## What needs to be done
One number is the whole answer: how many lines of the records include "purple".

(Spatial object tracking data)
|---|
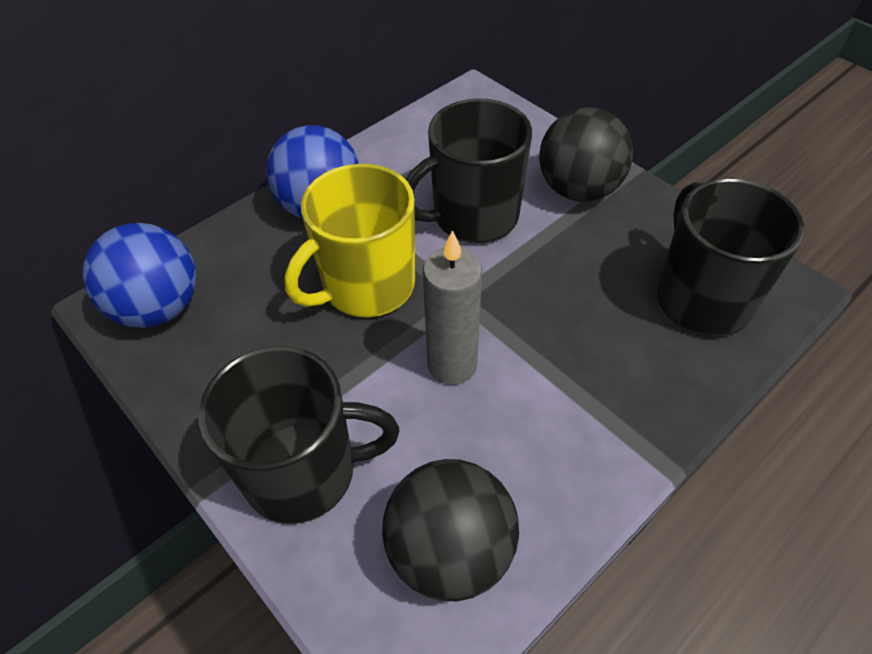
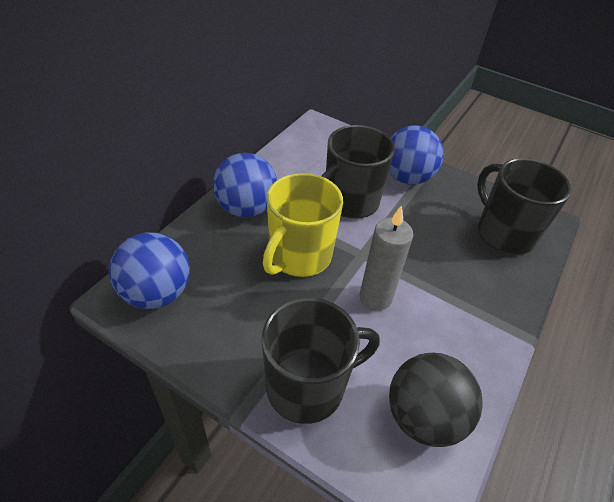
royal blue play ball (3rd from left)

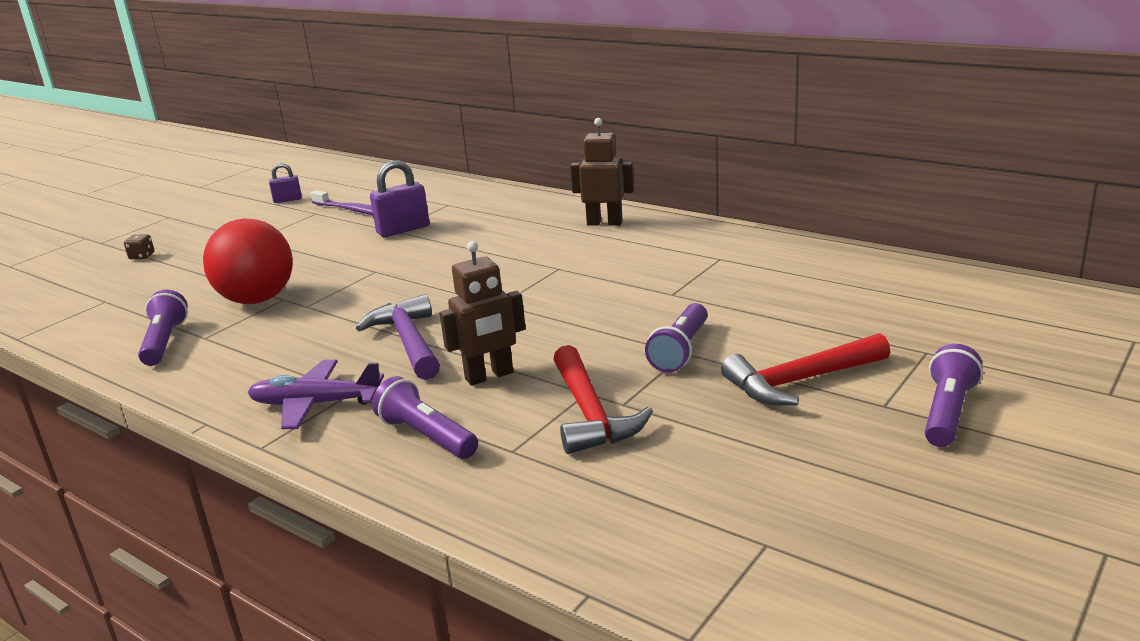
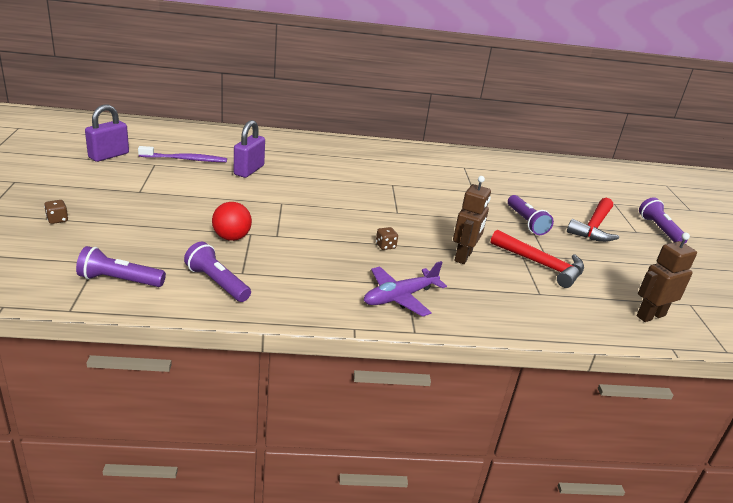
russet robot figure (2nd from left)
purple padlock (1st from left)
red play ball
russet die (2nd from left)
purple flashlight (1st from left)

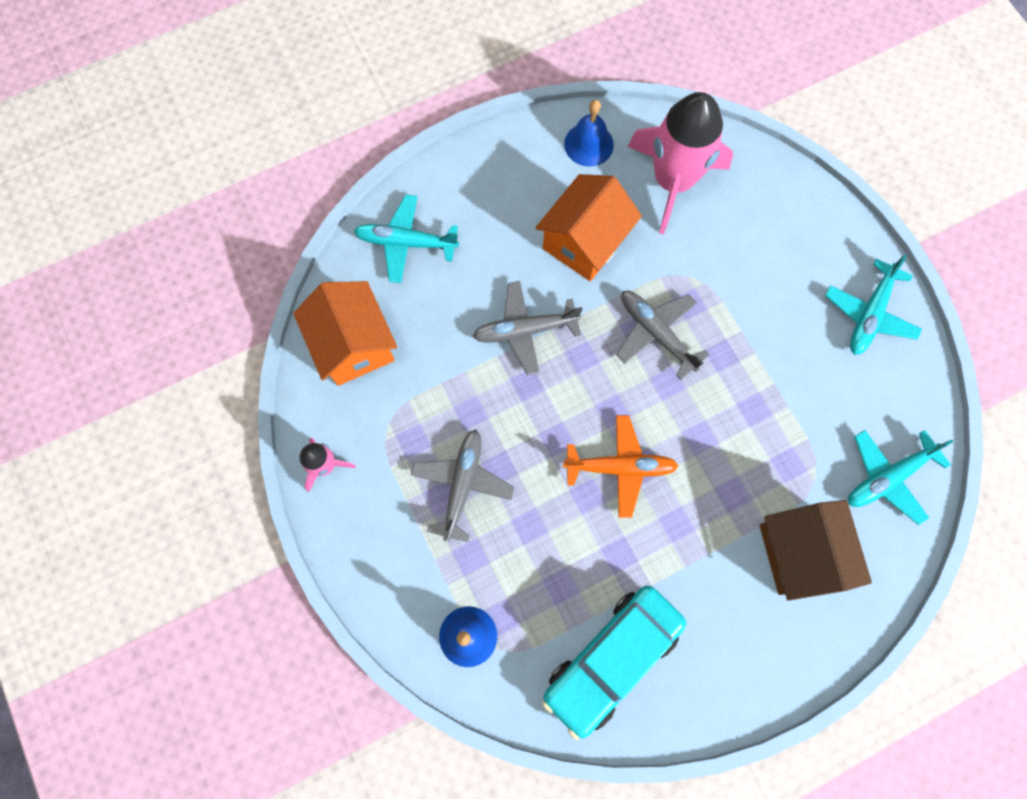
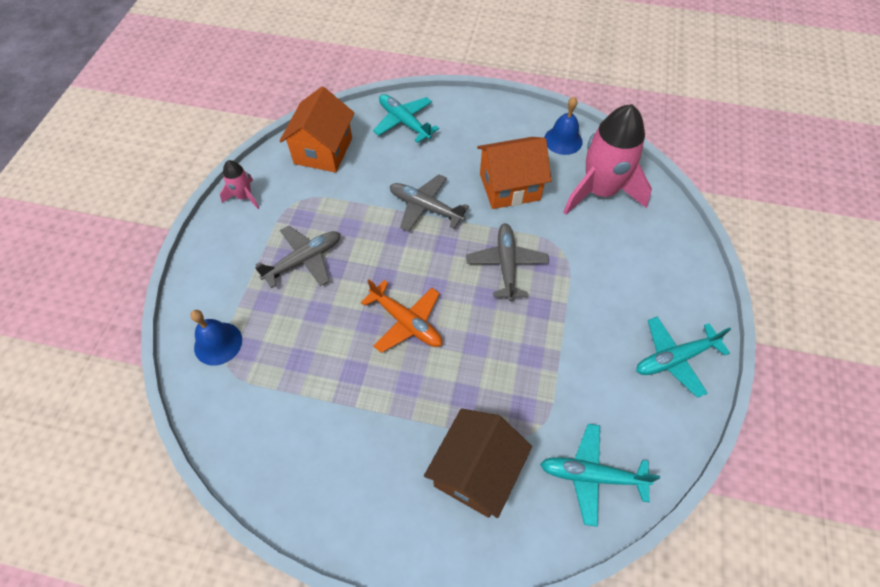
teal automobile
|---|
## Written response
2